=== Section Start ===

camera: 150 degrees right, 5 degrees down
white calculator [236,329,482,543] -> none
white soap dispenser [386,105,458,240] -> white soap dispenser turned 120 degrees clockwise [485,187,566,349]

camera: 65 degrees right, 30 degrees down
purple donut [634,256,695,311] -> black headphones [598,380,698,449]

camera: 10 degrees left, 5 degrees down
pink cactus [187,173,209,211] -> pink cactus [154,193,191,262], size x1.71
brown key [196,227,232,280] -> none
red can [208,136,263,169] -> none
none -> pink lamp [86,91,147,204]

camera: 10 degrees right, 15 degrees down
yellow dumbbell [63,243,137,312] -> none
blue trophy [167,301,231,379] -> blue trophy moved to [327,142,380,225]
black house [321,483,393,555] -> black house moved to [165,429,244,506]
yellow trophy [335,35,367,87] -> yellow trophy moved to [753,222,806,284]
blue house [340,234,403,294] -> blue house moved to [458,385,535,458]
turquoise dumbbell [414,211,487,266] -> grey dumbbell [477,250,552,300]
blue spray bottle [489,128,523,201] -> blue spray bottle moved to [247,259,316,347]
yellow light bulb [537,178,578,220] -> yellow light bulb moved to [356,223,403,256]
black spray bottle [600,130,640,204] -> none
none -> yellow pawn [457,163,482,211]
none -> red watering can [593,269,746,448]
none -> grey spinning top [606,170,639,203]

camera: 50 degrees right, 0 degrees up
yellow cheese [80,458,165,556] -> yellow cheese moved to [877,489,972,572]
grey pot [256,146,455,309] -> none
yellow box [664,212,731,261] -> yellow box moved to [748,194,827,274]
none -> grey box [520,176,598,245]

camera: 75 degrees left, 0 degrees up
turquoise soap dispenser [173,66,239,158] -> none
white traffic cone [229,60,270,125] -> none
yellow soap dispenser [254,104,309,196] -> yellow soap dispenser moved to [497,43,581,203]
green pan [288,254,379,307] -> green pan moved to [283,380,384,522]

=== Section End ===

• [INSTRUCTIONS FOR THE TASK] An exact copy of all the entries is the required answer.

• [ANSWER TO THIS EXERCISE]
camera: 150 degrees right, 5 degrees down
white calculator [236,329,482,543] -> none
white soap dispenser [386,105,458,240] -> white soap dispenser turned 120 degrees clockwise [485,187,566,349]

camera: 65 degrees right, 30 degrees down
purple donut [634,256,695,311] -> black headphones [598,380,698,449]

camera: 10 degrees left, 5 degrees down
pink cactus [187,173,209,211] -> pink cactus [154,193,191,262], size x1.71
brown key [196,227,232,280] -> none
red can [208,136,263,169] -> none
none -> pink lamp [86,91,147,204]

camera: 10 degrees right, 15 degrees down
yellow dumbbell [63,243,137,312] -> none
blue trophy [167,301,231,379] -> blue trophy moved to [327,142,380,225]
black house [321,483,393,555] -> black house moved to [165,429,244,506]
yellow trophy [335,35,367,87] -> yellow trophy moved to [753,222,806,284]
blue house [340,234,403,294] -> blue house moved to [458,385,535,458]
turquoise dumbbell [414,211,487,266] -> grey dumbbell [477,250,552,300]
blue spray bottle [489,128,523,201] -> blue spray bottle moved to [247,259,316,347]
yellow light bulb [537,178,578,220] -> yellow light bulb moved to [356,223,403,256]
black spray bottle [600,130,640,204] -> none
none -> yellow pawn [457,163,482,211]
none -> red watering can [593,269,746,448]
none -> grey spinning top [606,170,639,203]

camera: 50 degrees right, 0 degrees up
yellow cheese [80,458,165,556] -> yellow cheese moved to [877,489,972,572]
grey pot [256,146,455,309] -> none
yellow box [664,212,731,261] -> yellow box moved to [748,194,827,274]
none -> grey box [520,176,598,245]

camera: 75 degrees left, 0 degrees up
turquoise soap dispenser [173,66,239,158] -> none
white traffic cone [229,60,270,125] -> none
yellow soap dispenser [254,104,309,196] -> yellow soap dispenser moved to [497,43,581,203]
green pan [288,254,379,307] -> green pan moved to [283,380,384,522]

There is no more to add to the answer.